> _INSTRUCTIONS FOR THE TASK_
From the first line through the line containing "camera: 100 degrees left, 5 degrees down", transcribe the records exactly and include no other lines.

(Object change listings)
====

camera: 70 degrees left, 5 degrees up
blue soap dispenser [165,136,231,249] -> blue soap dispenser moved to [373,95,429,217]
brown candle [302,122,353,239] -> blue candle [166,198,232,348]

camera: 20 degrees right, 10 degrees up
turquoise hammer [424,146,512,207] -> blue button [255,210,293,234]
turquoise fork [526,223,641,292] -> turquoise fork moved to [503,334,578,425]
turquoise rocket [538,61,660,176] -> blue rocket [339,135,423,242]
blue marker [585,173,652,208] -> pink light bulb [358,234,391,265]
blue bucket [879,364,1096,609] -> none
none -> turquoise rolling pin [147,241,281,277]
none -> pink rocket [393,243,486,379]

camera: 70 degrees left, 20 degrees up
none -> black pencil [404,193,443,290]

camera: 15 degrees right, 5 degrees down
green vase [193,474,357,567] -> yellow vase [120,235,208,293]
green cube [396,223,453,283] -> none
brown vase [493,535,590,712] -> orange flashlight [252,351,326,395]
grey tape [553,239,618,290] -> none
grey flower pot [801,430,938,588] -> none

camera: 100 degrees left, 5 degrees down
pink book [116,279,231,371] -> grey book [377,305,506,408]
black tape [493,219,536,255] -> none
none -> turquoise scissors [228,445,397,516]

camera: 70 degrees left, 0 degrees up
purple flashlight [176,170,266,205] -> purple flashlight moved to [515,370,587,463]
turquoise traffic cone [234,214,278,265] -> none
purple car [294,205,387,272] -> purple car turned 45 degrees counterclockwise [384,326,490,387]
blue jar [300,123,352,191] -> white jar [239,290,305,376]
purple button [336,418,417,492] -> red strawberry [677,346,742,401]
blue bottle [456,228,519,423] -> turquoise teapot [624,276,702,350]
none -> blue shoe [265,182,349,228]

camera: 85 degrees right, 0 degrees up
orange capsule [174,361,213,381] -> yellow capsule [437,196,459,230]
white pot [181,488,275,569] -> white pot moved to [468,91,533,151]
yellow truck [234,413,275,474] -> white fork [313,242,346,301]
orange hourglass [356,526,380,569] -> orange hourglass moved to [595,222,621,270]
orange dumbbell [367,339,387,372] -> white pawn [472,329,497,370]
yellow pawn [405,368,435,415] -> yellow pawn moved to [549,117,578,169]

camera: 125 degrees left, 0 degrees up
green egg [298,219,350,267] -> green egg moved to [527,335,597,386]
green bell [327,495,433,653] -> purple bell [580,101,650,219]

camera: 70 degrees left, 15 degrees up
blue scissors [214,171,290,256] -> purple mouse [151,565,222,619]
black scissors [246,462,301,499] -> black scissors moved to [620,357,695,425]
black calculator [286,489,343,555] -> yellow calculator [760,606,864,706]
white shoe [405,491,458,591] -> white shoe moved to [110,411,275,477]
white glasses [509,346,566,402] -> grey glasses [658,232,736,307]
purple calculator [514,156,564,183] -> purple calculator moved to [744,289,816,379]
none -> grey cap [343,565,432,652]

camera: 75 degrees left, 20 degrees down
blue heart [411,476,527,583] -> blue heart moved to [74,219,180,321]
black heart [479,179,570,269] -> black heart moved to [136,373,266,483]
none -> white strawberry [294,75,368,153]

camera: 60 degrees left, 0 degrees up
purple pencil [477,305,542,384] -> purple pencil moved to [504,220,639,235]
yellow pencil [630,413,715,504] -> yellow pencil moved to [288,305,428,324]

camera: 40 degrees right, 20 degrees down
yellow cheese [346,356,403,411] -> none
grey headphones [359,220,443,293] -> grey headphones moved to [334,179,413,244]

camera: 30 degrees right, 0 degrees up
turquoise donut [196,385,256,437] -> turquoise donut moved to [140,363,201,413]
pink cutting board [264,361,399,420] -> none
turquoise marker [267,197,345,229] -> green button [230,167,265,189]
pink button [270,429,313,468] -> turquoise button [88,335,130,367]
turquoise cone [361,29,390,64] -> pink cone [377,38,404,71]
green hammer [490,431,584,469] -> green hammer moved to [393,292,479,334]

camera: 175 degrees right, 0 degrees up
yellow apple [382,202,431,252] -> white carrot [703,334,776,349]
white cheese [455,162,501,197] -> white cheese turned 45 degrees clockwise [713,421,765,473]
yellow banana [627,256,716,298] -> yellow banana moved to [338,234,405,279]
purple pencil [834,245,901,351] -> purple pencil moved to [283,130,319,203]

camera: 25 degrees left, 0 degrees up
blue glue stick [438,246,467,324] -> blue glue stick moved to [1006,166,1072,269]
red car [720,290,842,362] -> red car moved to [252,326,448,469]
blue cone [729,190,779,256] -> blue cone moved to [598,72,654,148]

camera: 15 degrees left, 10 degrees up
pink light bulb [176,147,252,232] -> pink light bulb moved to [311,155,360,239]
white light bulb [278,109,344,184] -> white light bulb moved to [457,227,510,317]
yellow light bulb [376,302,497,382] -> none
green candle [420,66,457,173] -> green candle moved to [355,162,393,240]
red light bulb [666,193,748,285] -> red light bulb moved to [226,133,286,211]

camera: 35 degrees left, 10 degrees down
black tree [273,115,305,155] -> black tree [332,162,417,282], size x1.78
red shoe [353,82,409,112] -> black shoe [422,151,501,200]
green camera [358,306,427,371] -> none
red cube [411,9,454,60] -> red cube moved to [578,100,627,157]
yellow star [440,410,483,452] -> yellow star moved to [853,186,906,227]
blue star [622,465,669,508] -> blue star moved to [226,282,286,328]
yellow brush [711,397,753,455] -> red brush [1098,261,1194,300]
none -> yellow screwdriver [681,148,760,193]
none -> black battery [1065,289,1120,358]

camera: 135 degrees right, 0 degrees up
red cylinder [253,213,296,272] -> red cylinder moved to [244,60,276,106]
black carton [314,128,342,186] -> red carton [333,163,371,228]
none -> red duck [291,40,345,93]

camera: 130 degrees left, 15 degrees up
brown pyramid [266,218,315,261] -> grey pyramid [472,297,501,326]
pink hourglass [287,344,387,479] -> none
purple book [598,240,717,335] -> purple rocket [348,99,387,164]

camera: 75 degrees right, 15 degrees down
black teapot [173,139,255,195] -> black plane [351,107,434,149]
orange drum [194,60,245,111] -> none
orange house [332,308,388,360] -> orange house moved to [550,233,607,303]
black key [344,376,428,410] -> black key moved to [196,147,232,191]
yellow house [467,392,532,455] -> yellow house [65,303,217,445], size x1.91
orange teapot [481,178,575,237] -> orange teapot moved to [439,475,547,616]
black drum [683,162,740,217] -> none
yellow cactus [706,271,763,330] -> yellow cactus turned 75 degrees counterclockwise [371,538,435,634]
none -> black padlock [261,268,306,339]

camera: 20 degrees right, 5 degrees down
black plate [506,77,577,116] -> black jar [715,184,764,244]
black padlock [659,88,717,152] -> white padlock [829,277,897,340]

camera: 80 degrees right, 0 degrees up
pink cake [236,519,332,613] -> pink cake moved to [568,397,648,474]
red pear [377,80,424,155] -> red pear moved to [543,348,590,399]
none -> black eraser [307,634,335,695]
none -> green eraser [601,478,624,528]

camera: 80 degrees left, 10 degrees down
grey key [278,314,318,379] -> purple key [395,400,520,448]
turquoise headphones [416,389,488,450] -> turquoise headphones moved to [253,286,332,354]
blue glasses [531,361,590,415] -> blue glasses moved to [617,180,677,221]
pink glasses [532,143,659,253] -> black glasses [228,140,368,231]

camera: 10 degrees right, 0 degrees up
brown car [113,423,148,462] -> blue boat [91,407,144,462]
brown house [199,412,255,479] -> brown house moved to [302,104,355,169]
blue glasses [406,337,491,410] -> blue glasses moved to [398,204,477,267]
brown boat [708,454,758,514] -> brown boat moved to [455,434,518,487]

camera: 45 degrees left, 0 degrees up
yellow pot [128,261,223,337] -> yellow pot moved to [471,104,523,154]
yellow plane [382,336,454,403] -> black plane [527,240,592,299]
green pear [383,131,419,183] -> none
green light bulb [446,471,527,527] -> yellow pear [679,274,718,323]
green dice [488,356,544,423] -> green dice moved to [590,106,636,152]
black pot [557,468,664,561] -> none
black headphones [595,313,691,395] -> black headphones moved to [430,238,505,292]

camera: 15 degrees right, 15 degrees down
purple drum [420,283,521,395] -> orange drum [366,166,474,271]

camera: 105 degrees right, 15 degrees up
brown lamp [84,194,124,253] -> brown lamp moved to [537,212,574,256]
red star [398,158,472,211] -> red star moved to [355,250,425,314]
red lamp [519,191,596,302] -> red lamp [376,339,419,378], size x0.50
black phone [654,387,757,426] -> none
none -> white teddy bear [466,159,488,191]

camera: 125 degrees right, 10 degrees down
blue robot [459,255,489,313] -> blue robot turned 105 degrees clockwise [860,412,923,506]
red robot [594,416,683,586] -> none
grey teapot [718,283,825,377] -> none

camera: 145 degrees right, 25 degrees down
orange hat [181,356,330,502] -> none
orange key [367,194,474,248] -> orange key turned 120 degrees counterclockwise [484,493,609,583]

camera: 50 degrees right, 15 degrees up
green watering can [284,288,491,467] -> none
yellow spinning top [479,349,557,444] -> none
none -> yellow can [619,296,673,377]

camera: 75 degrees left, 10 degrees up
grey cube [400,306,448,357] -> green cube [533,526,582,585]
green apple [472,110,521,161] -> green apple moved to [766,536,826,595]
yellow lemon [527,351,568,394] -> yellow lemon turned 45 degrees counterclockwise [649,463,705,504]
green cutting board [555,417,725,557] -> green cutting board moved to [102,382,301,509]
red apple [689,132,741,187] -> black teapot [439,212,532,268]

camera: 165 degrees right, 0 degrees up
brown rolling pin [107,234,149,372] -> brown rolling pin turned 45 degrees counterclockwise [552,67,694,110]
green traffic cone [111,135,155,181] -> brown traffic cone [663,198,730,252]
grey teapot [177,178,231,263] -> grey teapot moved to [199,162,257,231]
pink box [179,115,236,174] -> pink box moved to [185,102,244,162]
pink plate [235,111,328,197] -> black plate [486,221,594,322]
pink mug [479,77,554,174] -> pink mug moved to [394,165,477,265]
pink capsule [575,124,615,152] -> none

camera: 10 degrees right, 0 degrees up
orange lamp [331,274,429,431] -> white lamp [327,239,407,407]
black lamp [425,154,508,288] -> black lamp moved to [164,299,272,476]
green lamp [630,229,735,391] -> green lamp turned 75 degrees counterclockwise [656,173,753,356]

====

> _RESPONSE_
camera: 70 degrees left, 5 degrees up
blue soap dispenser [165,136,231,249] -> blue soap dispenser moved to [373,95,429,217]
brown candle [302,122,353,239] -> blue candle [166,198,232,348]

camera: 20 degrees right, 10 degrees up
turquoise hammer [424,146,512,207] -> blue button [255,210,293,234]
turquoise fork [526,223,641,292] -> turquoise fork moved to [503,334,578,425]
turquoise rocket [538,61,660,176] -> blue rocket [339,135,423,242]
blue marker [585,173,652,208] -> pink light bulb [358,234,391,265]
blue bucket [879,364,1096,609] -> none
none -> turquoise rolling pin [147,241,281,277]
none -> pink rocket [393,243,486,379]

camera: 70 degrees left, 20 degrees up
none -> black pencil [404,193,443,290]

camera: 15 degrees right, 5 degrees down
green vase [193,474,357,567] -> yellow vase [120,235,208,293]
green cube [396,223,453,283] -> none
brown vase [493,535,590,712] -> orange flashlight [252,351,326,395]
grey tape [553,239,618,290] -> none
grey flower pot [801,430,938,588] -> none

camera: 100 degrees left, 5 degrees down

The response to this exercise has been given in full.